### [Aim of the exercise]
With the images omitted, return all of the entries exactly as they stand.

### [Record excerpts]
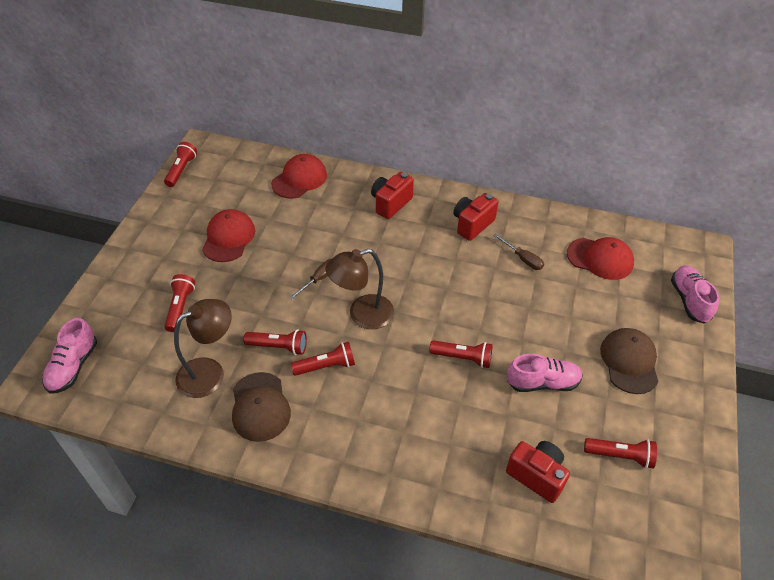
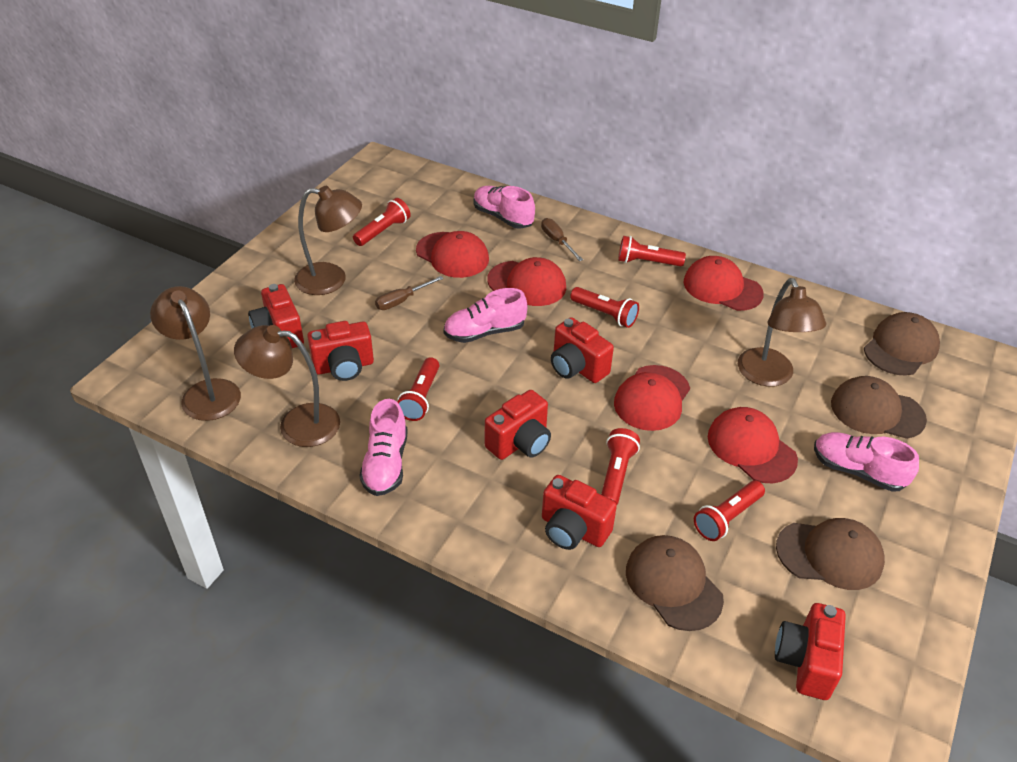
brown cap: 2 -> 4
brown lamp: 2 -> 4
pink shoe: 3 -> 4
red camera: 3 -> 6
red cap: 3 -> 5

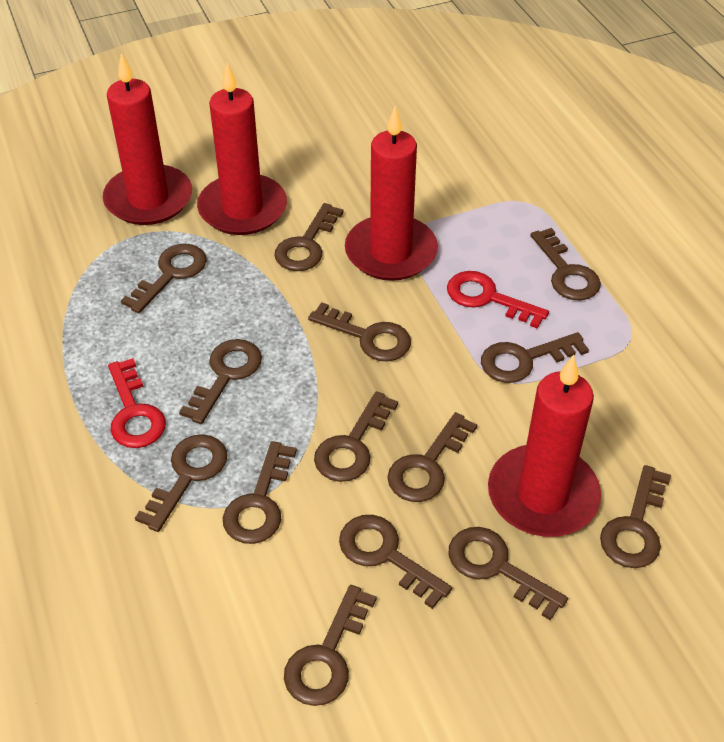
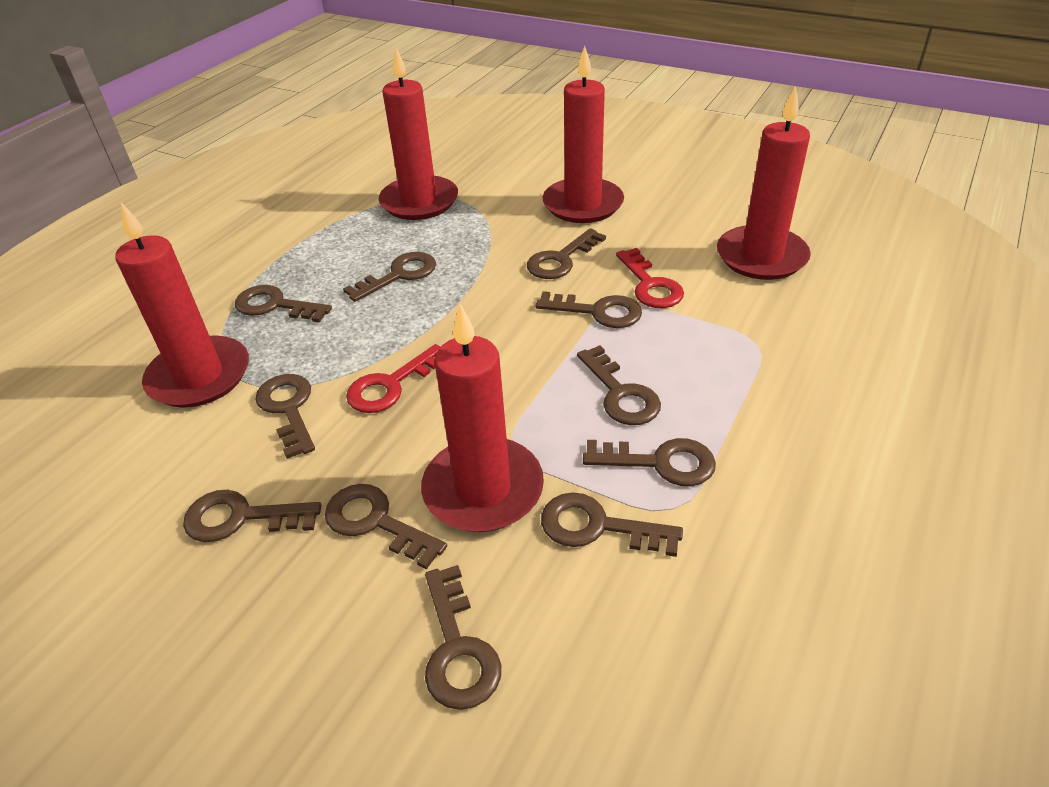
brown key: 14 -> 11
red candle: 4 -> 5

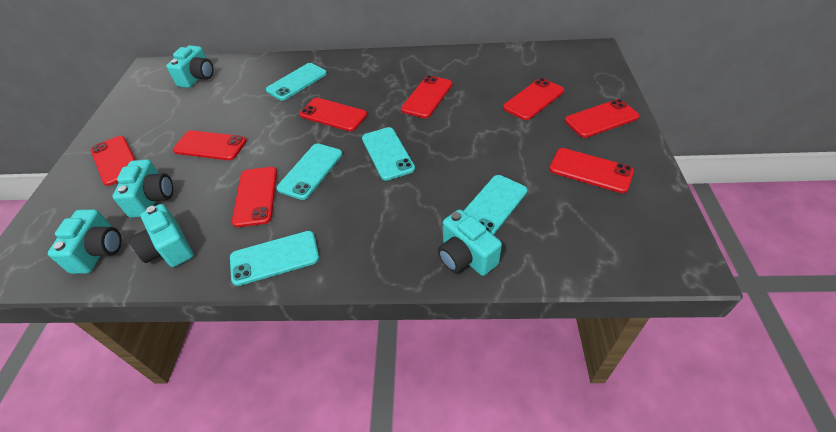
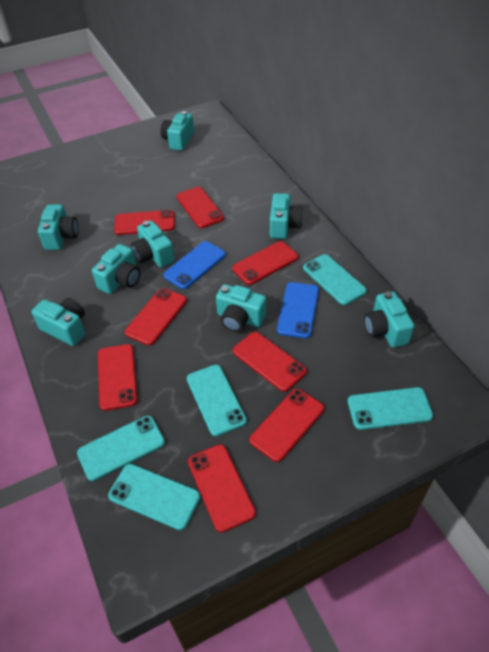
blue phone: 0 -> 2
turquoise camera: 5 -> 8

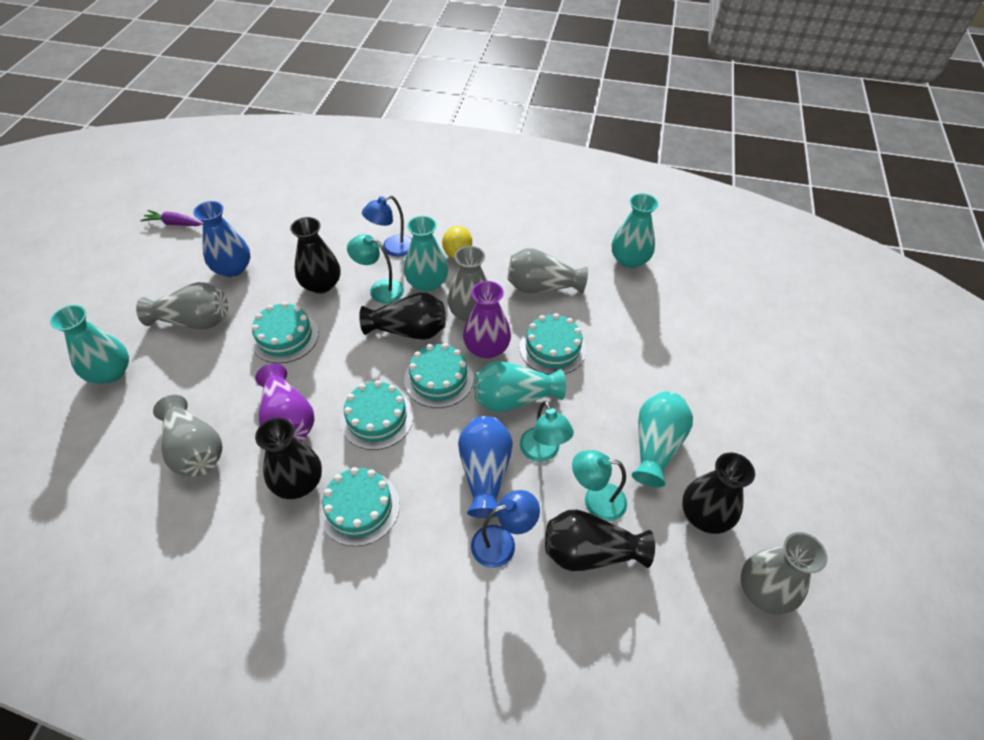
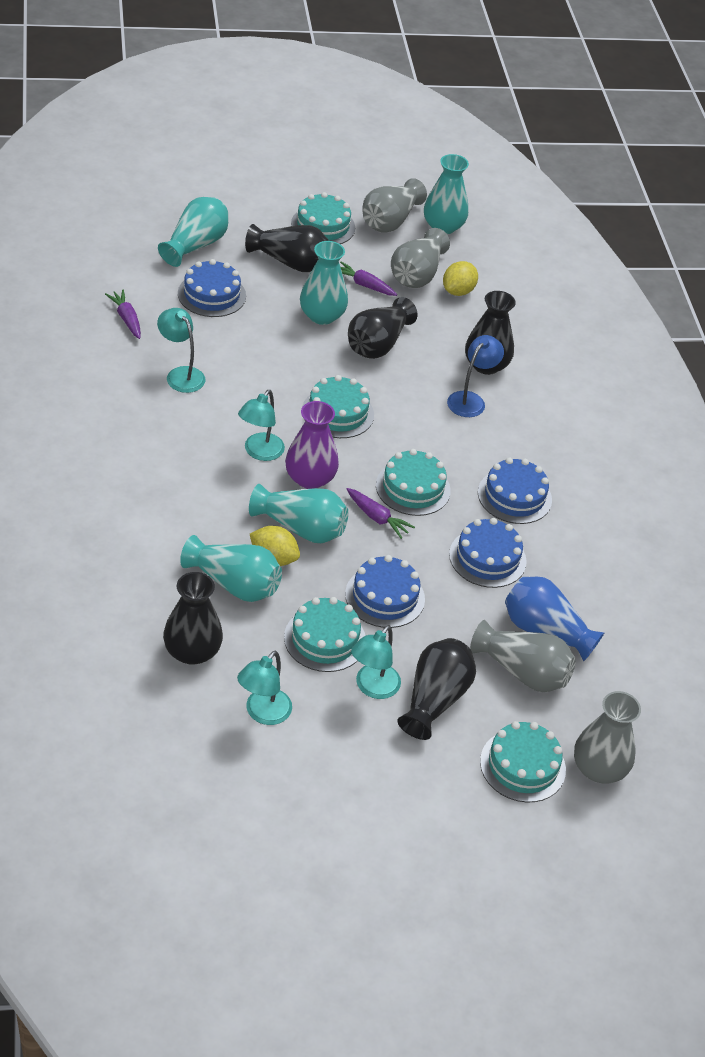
blue cake: 0 -> 4
blue lamp: 2 -> 1
blue vase: 2 -> 1
grey vase: 5 -> 4
purple carrot: 1 -> 3
purple vase: 2 -> 1
turquoise lamp: 3 -> 4
yellow lemon: 1 -> 2

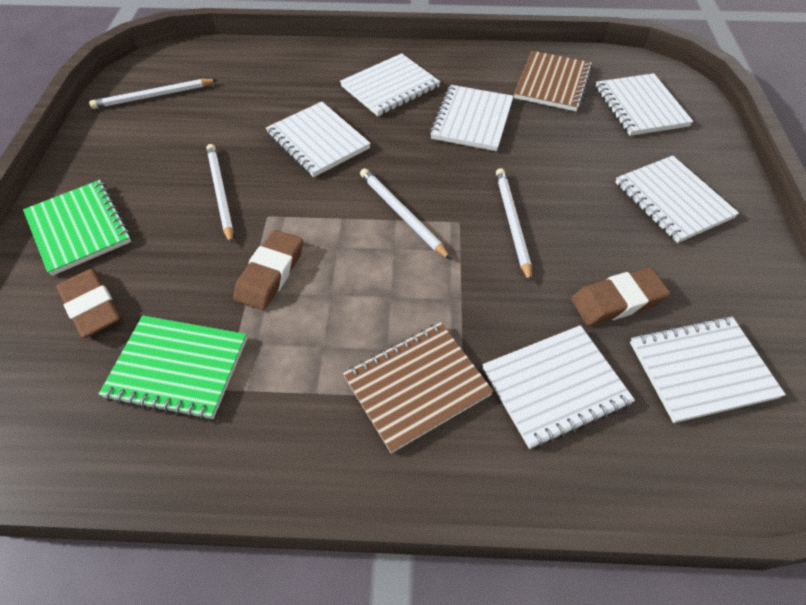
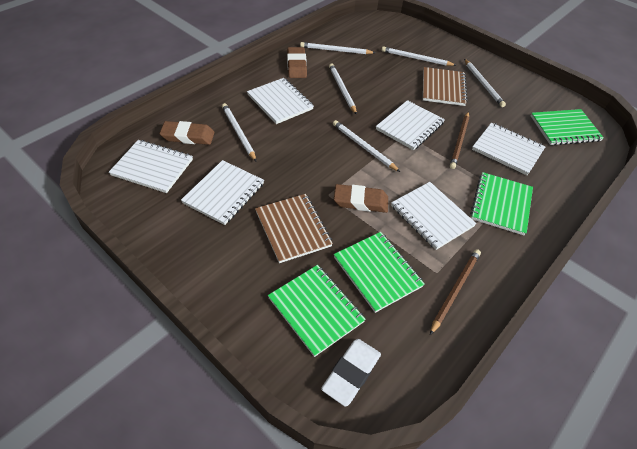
brown pencil: 0 -> 2
green notebook: 2 -> 4
white eraser: 0 -> 1
white notebook: 7 -> 6
white pencil: 4 -> 6

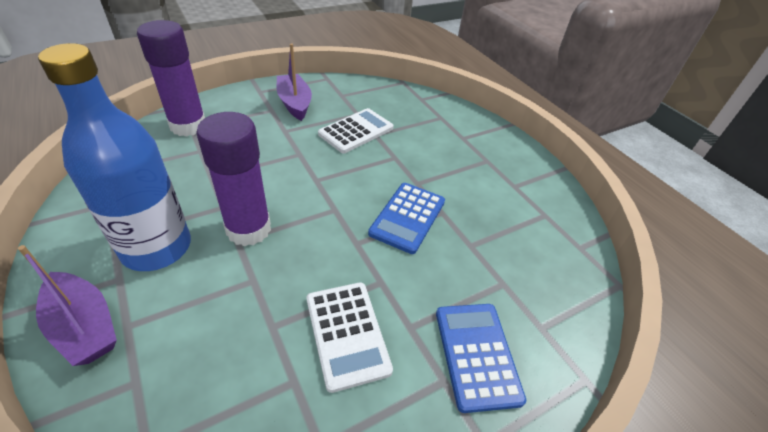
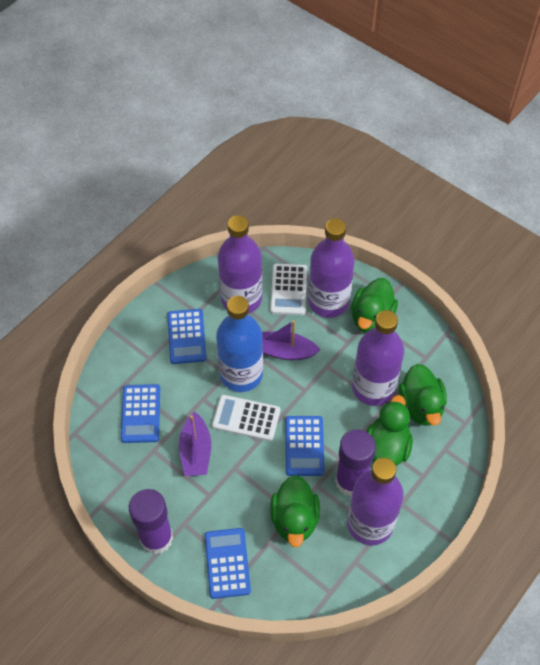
blue calculator: 2 -> 4
green duck: 0 -> 4
purple bottle: 0 -> 4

### [Response to the task]
brown cap: 2 -> 4
brown lamp: 2 -> 4
pink shoe: 3 -> 4
red camera: 3 -> 6
red cap: 3 -> 5

brown key: 14 -> 11
red candle: 4 -> 5

blue phone: 0 -> 2
turquoise camera: 5 -> 8

blue cake: 0 -> 4
blue lamp: 2 -> 1
blue vase: 2 -> 1
grey vase: 5 -> 4
purple carrot: 1 -> 3
purple vase: 2 -> 1
turquoise lamp: 3 -> 4
yellow lemon: 1 -> 2

brown pencil: 0 -> 2
green notebook: 2 -> 4
white eraser: 0 -> 1
white notebook: 7 -> 6
white pencil: 4 -> 6

blue calculator: 2 -> 4
green duck: 0 -> 4
purple bottle: 0 -> 4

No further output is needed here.